Data for analysis –
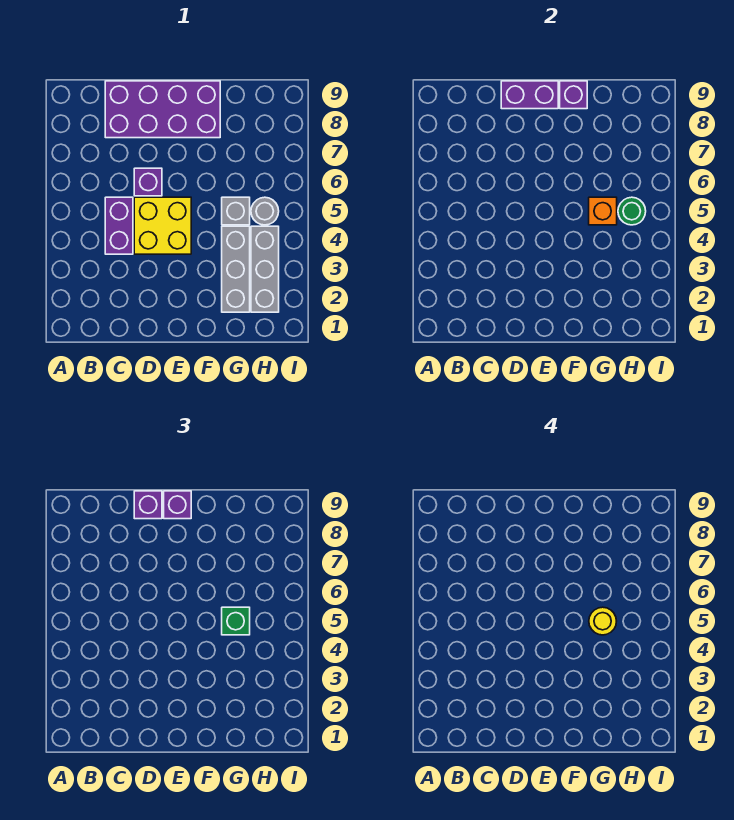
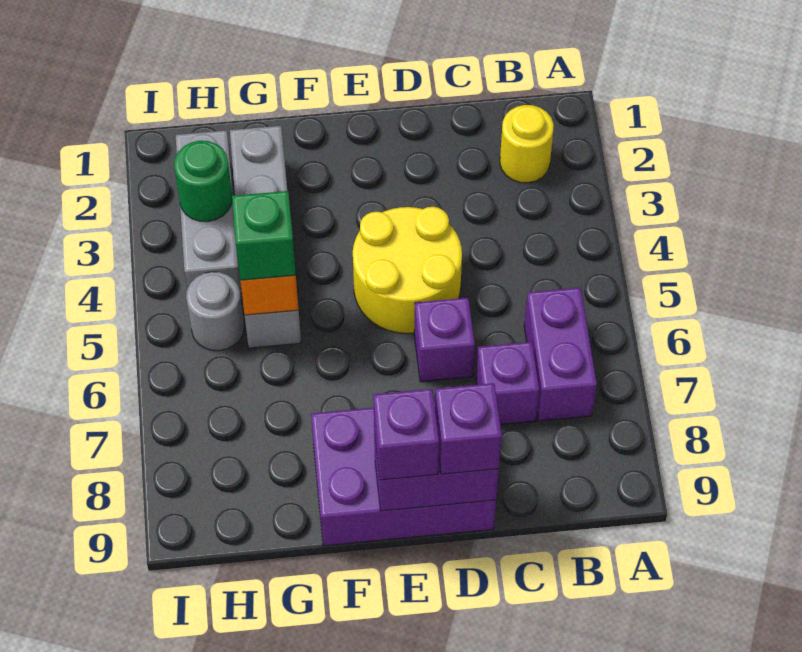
purple brick C4:C5 level 1 -> purple brick B6:B7 level 1
purple brick C8:F9 level 1 -> purple brick D8:F9 level 1
yellow brick D4:E5 level 1 -> yellow round brick D4:E5 level 1
purple brick F9 level 2 -> purple brick C7 level 1
yellow round brick G5 level 4 -> yellow round brick B2 level 1
green round brick H5 level 2 -> green round brick H3 level 2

Action item –
The answer must repeat every line of the listing exactly and leave the pictures out.

Answer below –
purple brick C4:C5 level 1 -> purple brick B6:B7 level 1
purple brick C8:F9 level 1 -> purple brick D8:F9 level 1
yellow brick D4:E5 level 1 -> yellow round brick D4:E5 level 1
purple brick F9 level 2 -> purple brick C7 level 1
yellow round brick G5 level 4 -> yellow round brick B2 level 1
green round brick H5 level 2 -> green round brick H3 level 2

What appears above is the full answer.